#### [Task details]
Among the entries below, which lines run from the line with "none -> orange 1x4 plate [267,69,371,152]" through the line with "none -> black 1x1 brick [270,336,309,388]"? Retype those, both ends included, exactly and without pictures.

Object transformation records
◆ ◆ ◆ ◆ ◆ ◆ ◆

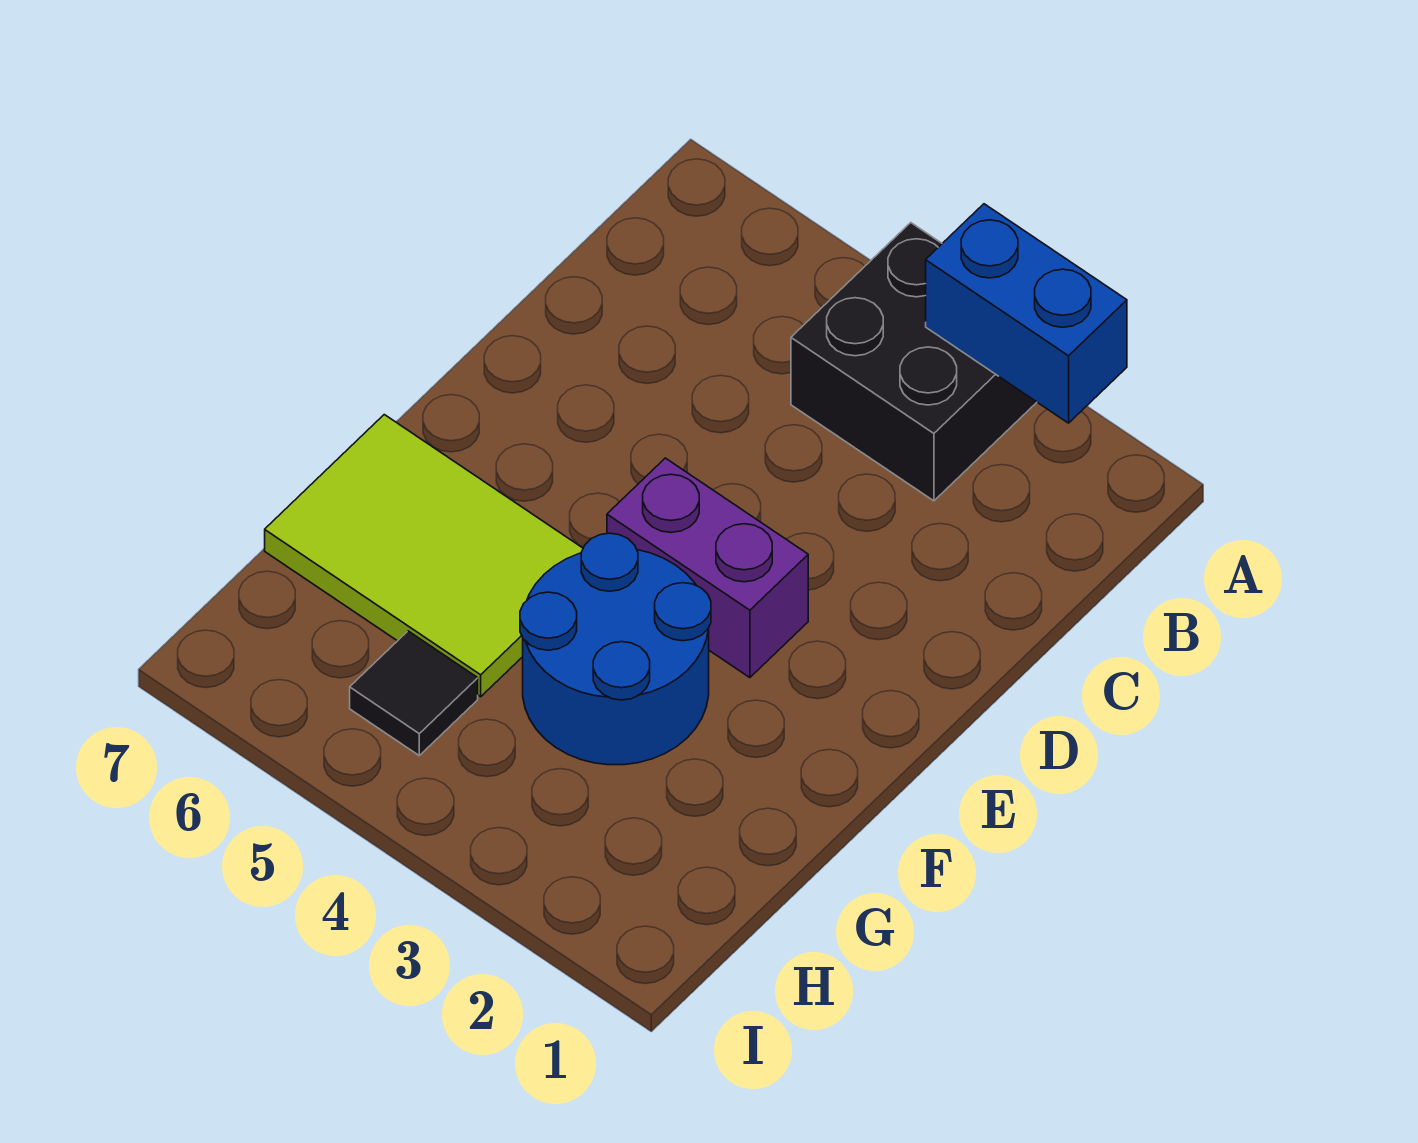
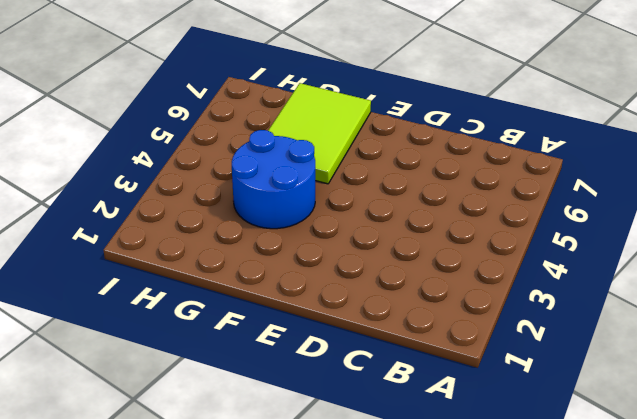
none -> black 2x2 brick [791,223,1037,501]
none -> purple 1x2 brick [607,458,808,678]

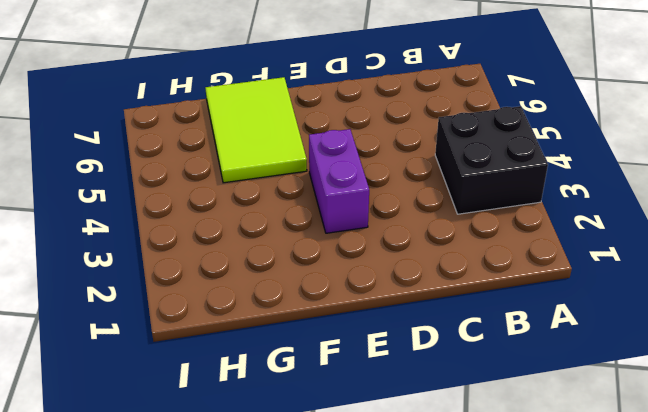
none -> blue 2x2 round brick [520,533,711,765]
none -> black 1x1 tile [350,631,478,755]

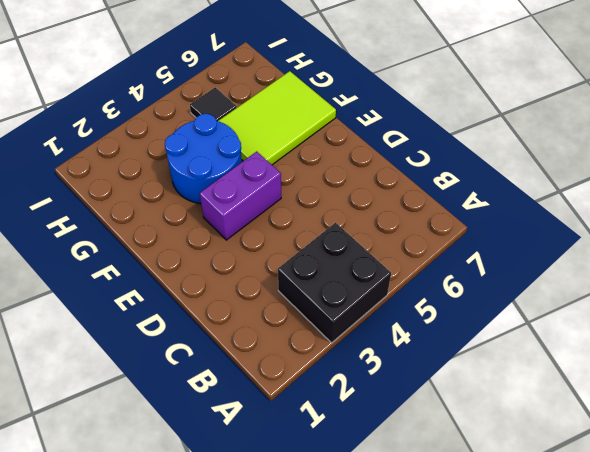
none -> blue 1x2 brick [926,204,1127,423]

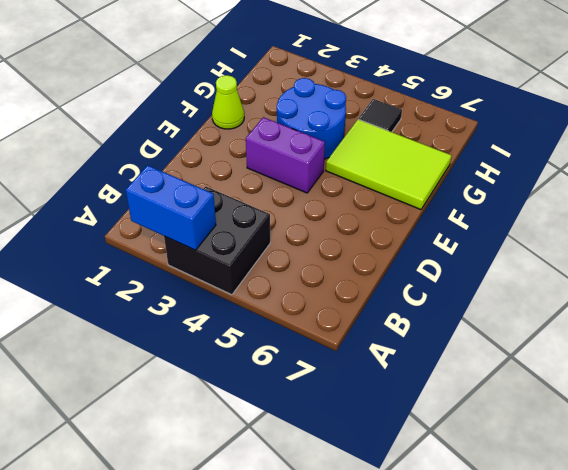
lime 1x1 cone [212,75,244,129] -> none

◆ ◆ ◆ ◆ ◆ ◆ ◆

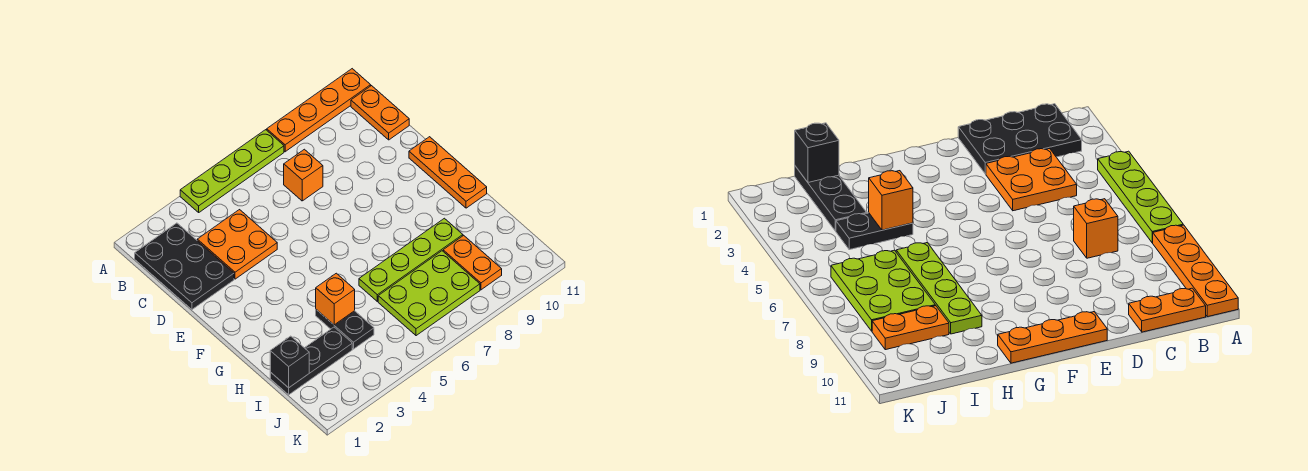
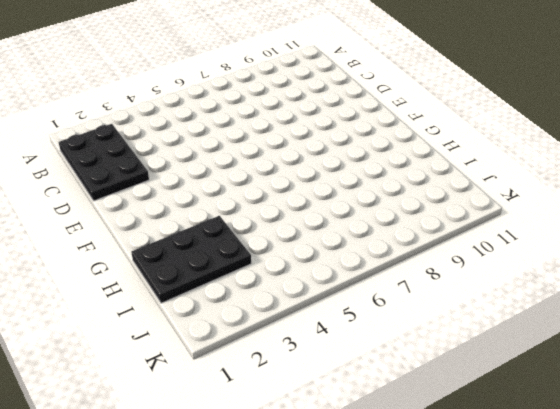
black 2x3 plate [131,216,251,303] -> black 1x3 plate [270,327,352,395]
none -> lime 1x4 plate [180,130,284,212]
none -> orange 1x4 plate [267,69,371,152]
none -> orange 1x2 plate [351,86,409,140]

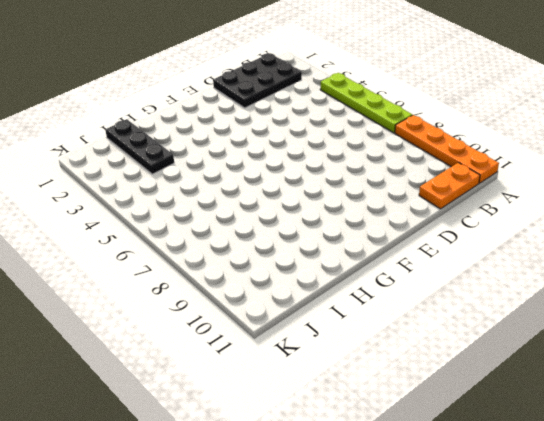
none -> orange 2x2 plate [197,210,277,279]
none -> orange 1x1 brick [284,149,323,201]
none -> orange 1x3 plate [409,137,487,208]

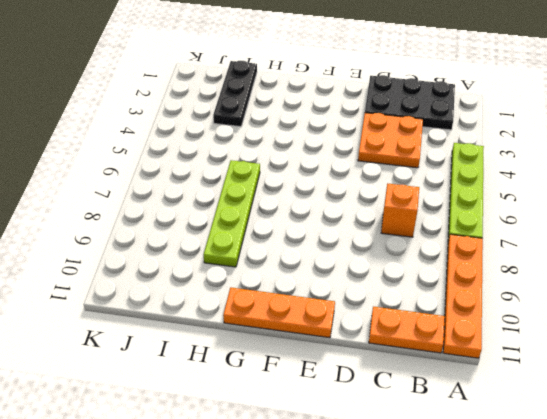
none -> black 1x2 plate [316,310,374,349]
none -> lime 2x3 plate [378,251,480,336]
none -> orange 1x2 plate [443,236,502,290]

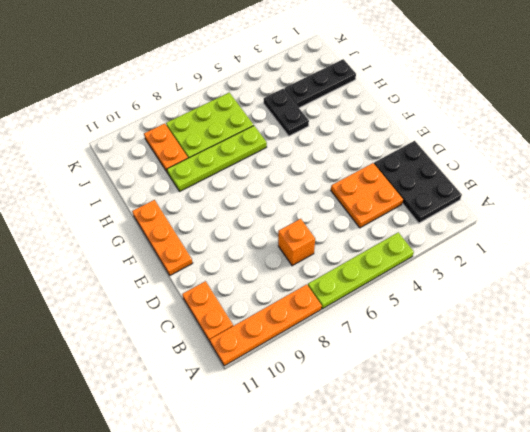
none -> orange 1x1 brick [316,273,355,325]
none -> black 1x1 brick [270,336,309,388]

◆ ◆ ◆ ◆ ◆ ◆ ◆

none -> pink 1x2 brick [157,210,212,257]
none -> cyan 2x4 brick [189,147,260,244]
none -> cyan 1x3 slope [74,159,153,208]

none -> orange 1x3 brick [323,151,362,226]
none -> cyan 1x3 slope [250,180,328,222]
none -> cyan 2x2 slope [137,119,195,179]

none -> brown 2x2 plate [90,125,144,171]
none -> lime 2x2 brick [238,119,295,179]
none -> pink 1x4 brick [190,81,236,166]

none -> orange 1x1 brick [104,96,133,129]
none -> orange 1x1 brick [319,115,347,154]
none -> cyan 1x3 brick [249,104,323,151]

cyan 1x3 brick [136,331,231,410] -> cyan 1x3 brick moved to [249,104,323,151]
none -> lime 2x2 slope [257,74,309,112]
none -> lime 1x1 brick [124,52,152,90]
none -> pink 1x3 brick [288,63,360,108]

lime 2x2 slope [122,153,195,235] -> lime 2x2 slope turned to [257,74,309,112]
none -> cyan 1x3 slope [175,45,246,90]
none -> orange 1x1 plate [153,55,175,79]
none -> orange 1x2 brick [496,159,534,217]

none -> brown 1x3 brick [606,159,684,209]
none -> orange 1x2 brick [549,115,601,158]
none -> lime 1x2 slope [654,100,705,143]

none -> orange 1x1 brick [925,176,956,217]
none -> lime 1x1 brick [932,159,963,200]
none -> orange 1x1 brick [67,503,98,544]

◆ ◆ ◆ ◆ ◆ ◆ ◆

#### [Problem solution]
none -> orange 1x4 plate [267,69,371,152]
none -> orange 1x2 plate [351,86,409,140]

none -> orange 2x2 plate [197,210,277,279]
none -> orange 1x1 brick [284,149,323,201]
none -> orange 1x3 plate [409,137,487,208]

none -> black 1x2 plate [316,310,374,349]
none -> lime 2x3 plate [378,251,480,336]
none -> orange 1x2 plate [443,236,502,290]

none -> orange 1x1 brick [316,273,355,325]
none -> black 1x1 brick [270,336,309,388]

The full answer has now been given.